About this exercise:
Reproduce verbatim the lines of the material below, starting at the line with "BlueCuttingBoard | <373,494,557,614>" and ending at the line with "shifted | BlueCupcake", both inclusive; skip the rest.

--------------------

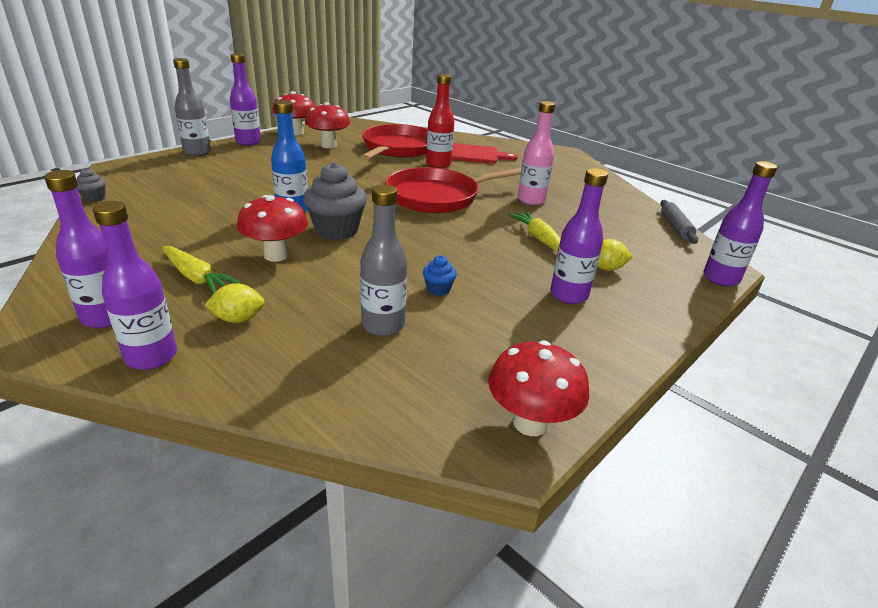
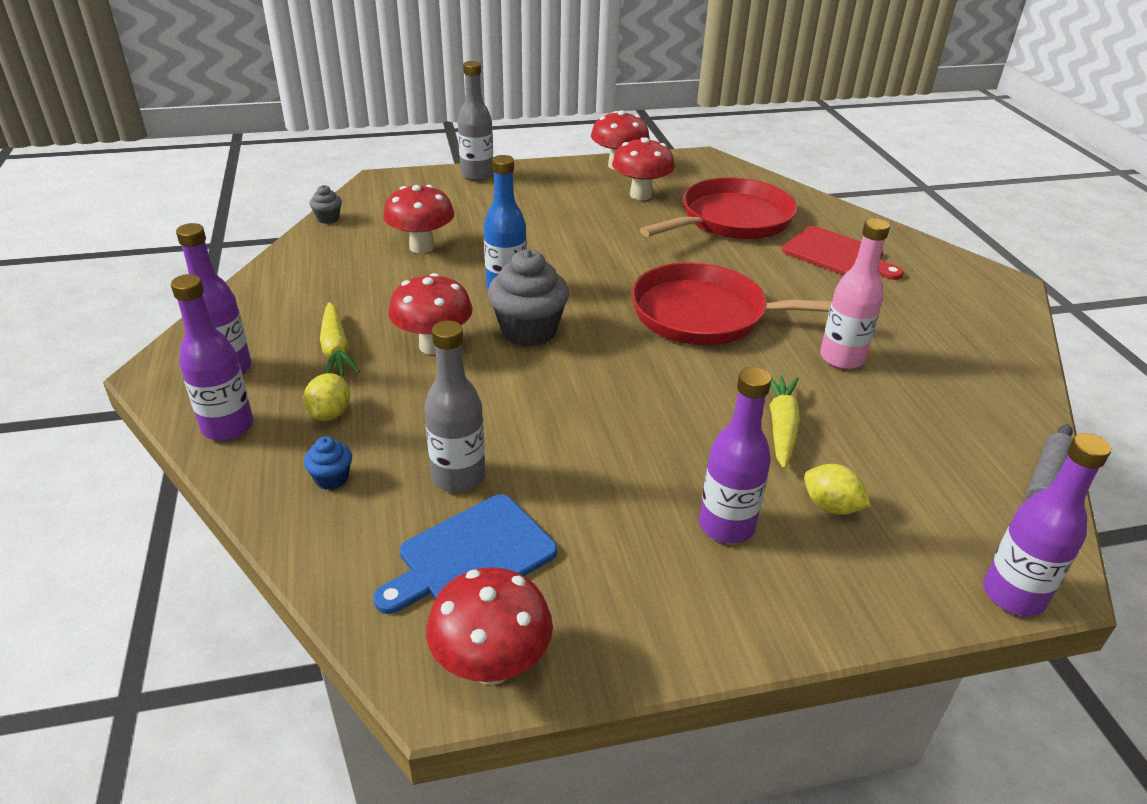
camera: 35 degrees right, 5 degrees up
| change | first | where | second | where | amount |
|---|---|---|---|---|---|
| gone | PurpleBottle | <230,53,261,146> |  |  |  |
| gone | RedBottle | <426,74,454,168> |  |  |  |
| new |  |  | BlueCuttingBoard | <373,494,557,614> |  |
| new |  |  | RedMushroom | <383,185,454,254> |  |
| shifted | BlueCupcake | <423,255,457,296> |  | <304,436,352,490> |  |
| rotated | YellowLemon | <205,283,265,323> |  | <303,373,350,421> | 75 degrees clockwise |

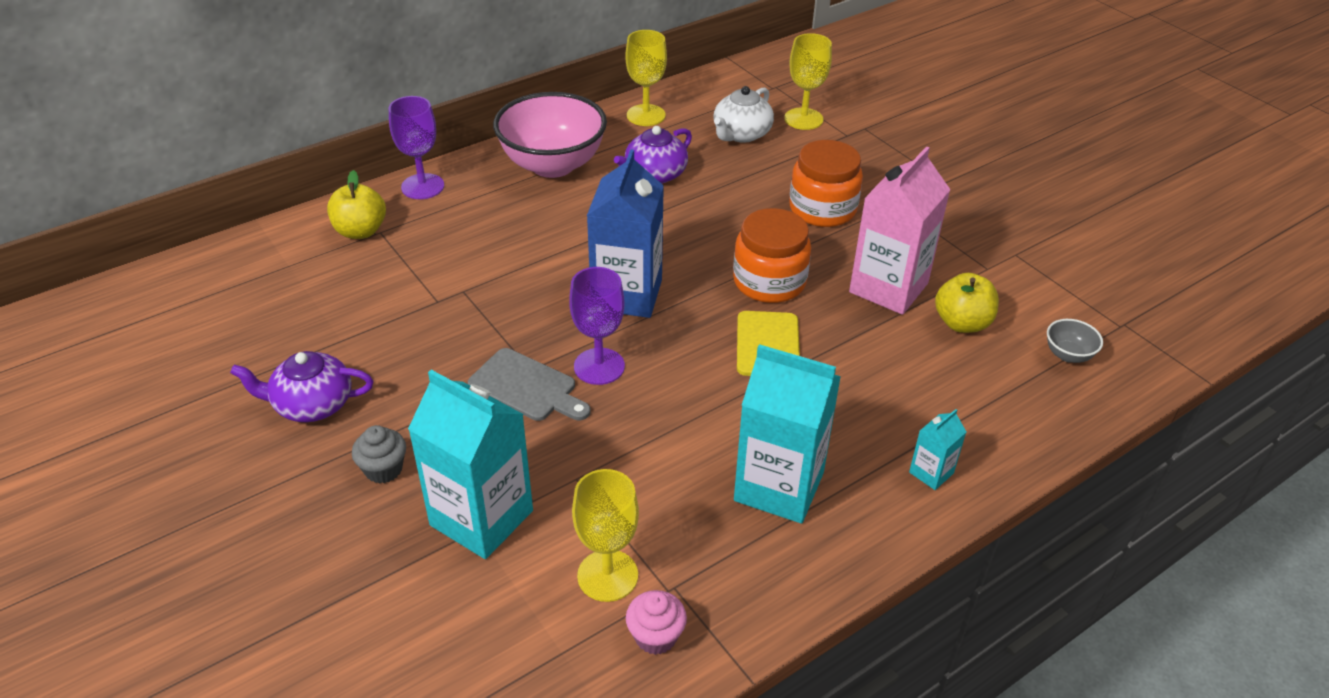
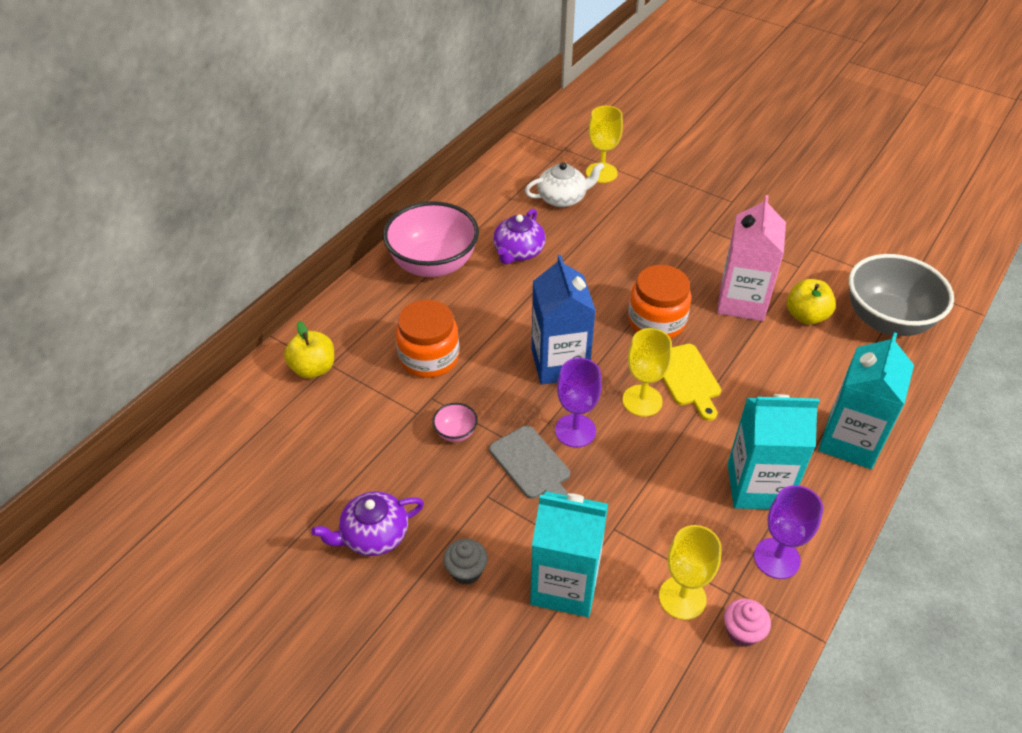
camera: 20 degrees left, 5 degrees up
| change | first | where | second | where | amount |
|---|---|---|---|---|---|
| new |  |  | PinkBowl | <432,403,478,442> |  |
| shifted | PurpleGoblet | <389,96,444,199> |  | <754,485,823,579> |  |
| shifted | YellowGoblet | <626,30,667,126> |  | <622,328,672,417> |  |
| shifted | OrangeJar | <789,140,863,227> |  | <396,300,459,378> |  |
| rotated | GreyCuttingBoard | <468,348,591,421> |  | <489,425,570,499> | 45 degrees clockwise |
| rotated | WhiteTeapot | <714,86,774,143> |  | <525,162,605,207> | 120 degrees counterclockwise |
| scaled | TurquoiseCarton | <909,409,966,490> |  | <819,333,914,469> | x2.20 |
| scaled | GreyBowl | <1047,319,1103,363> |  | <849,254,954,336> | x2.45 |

--------------------

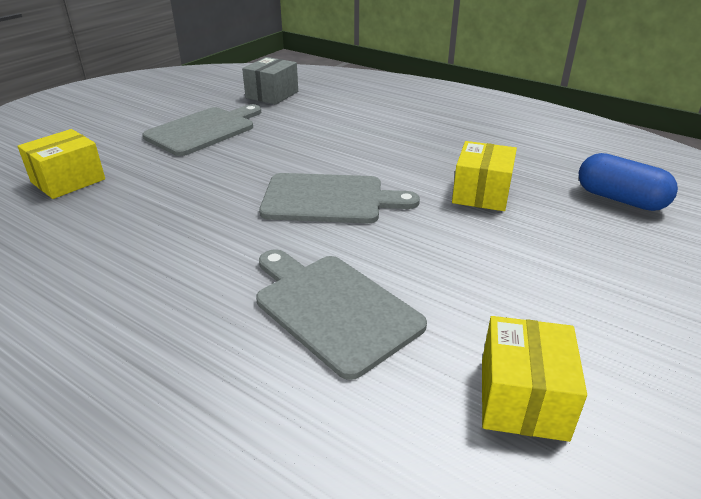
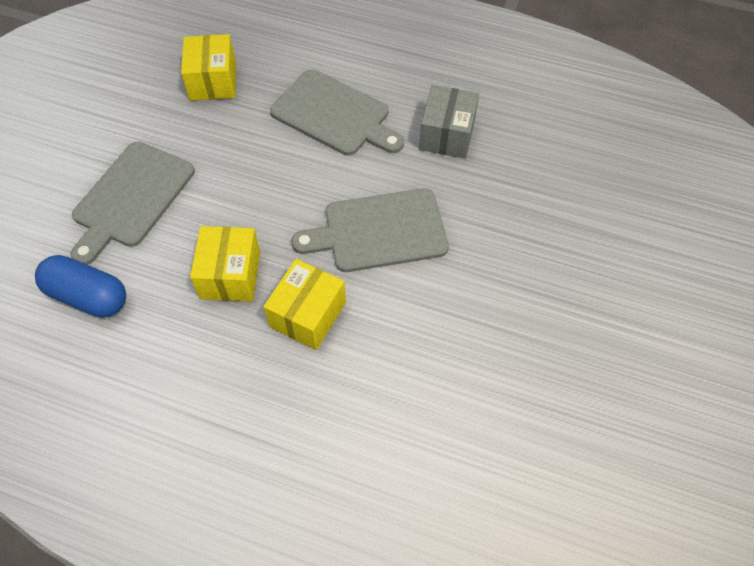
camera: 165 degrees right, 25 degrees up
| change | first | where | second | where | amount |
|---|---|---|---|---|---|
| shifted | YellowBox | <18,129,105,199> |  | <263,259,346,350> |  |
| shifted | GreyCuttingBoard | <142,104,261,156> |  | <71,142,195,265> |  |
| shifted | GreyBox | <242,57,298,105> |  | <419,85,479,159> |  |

--------------------

Completed task:
| new |  |  | BlueCuttingBoard | <373,494,557,614> |  |
| new |  |  | RedMushroom | <383,185,454,254> |  |
| shifted | BlueCupcake | <423,255,457,296> |  | <304,436,352,490> |  |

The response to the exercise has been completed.